Image change detection data
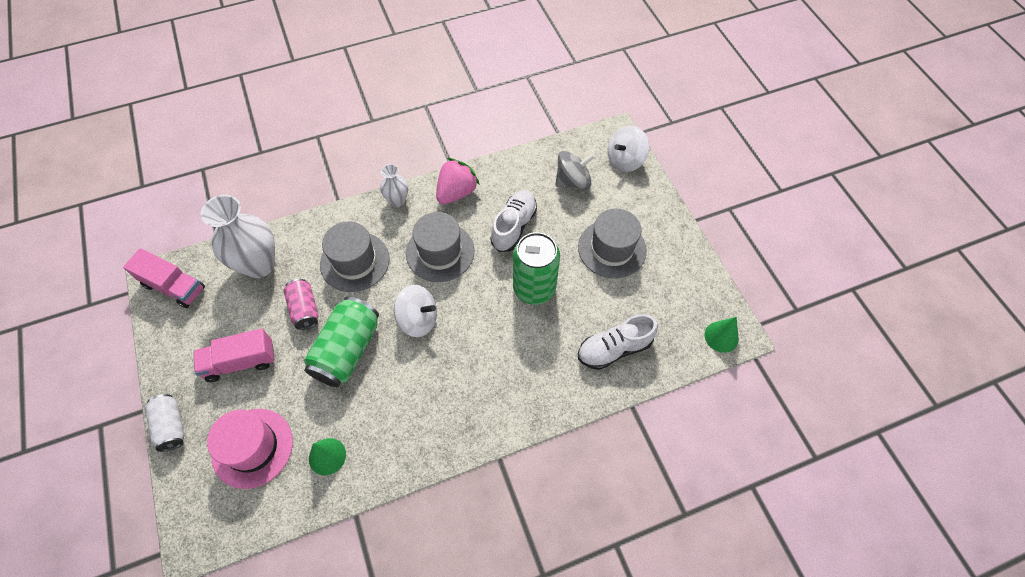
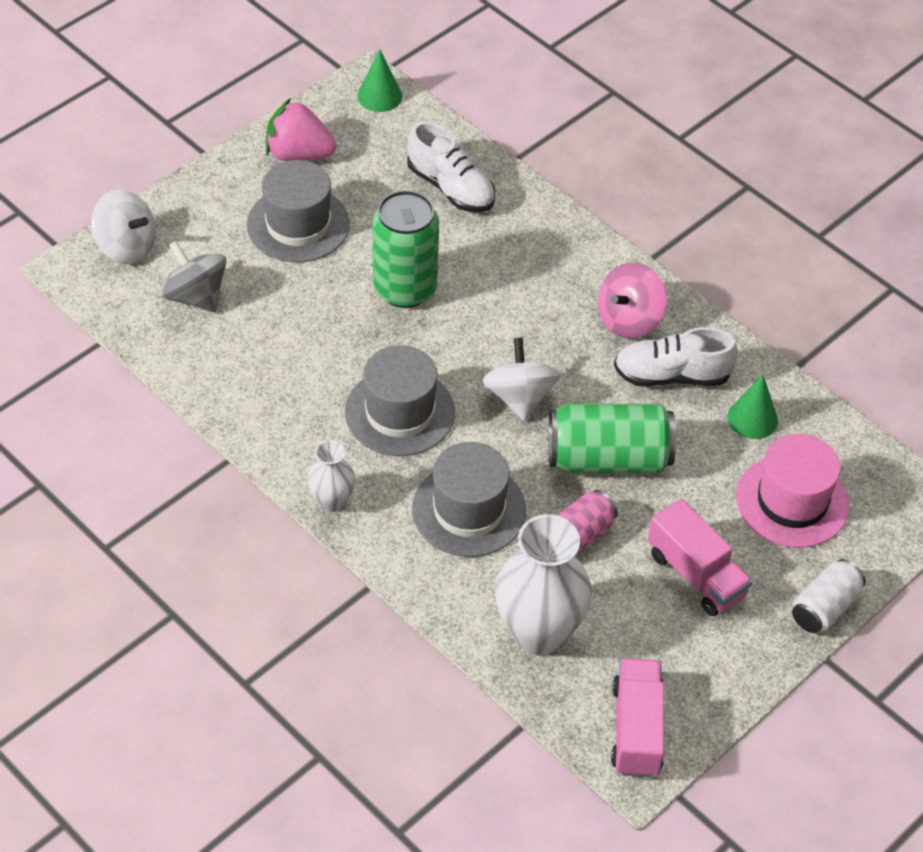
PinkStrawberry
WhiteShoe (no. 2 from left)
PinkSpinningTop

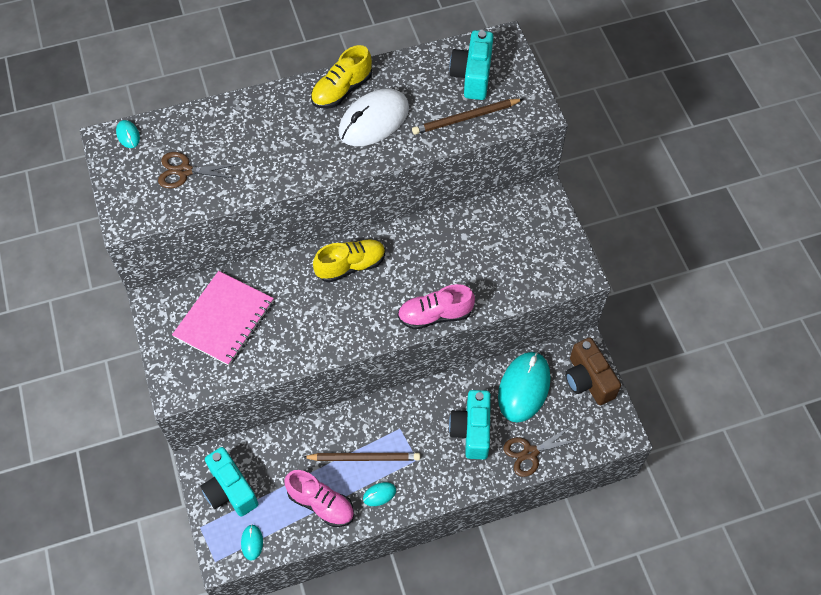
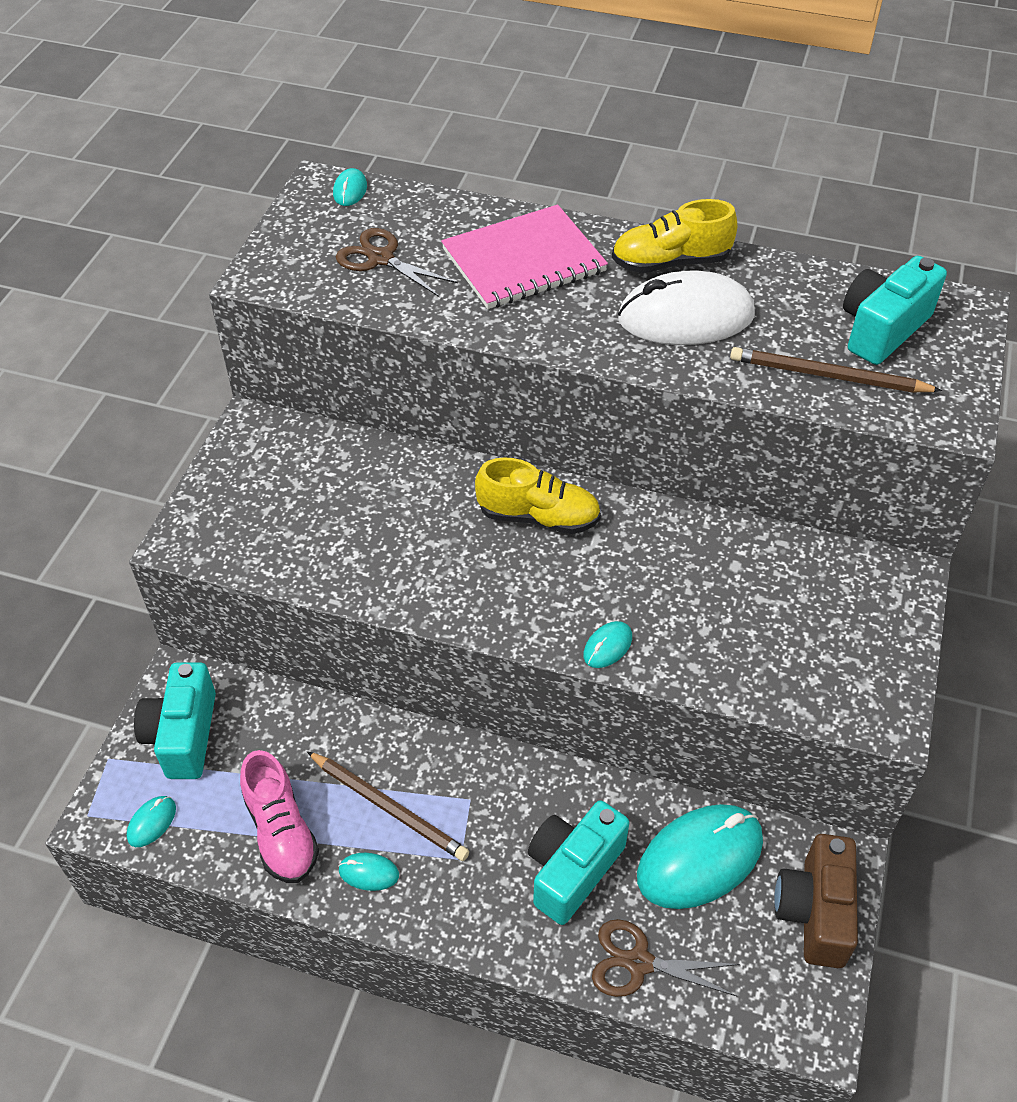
PinkNotebook
TurquoiseMouse (no. 4 from left)

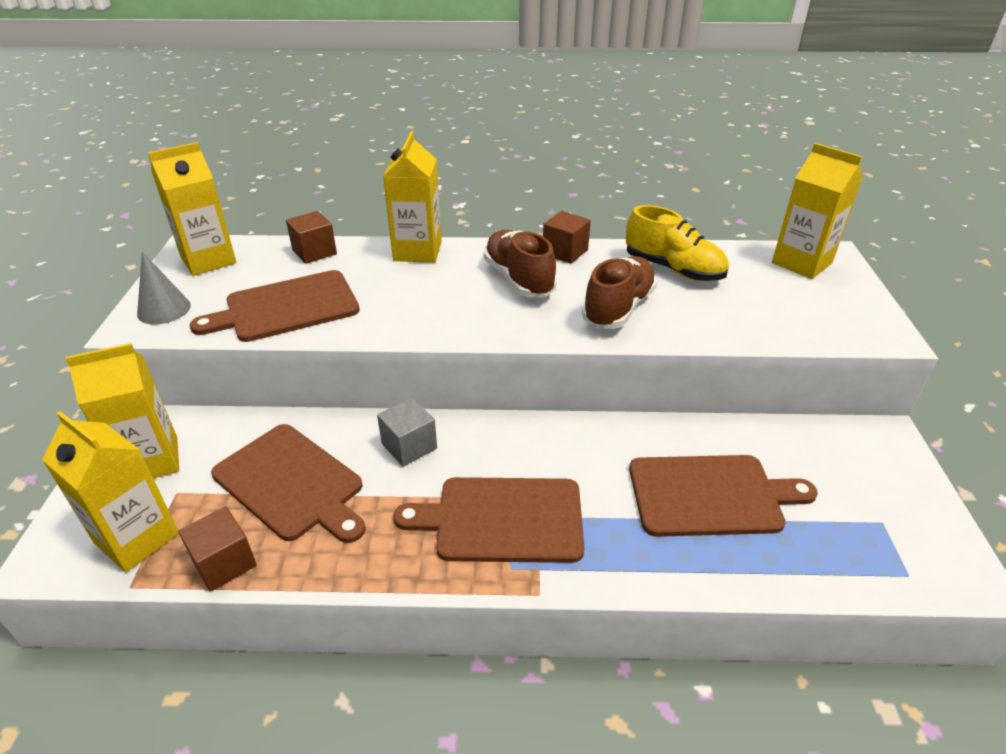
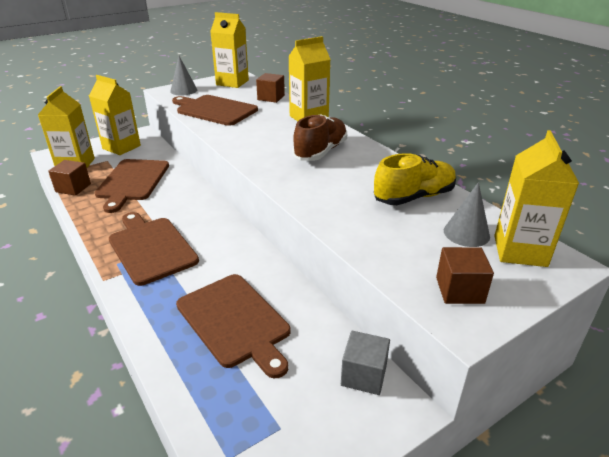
GreyCube
BrownCube (no. 3 from left)
BrownShoe (no. 2 from left in the first image)
YellowShoe
GreyCone (no. 2 from left)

■ What you are asked to do: All of the records above should be returned exactly, though the pictures should not.

■ Exercise answer:
PinkStrawberry
WhiteShoe (no. 2 from left)
PinkSpinningTop

PinkNotebook
TurquoiseMouse (no. 4 from left)

GreyCube
BrownCube (no. 3 from left)
BrownShoe (no. 2 from left in the first image)
YellowShoe
GreyCone (no. 2 from left)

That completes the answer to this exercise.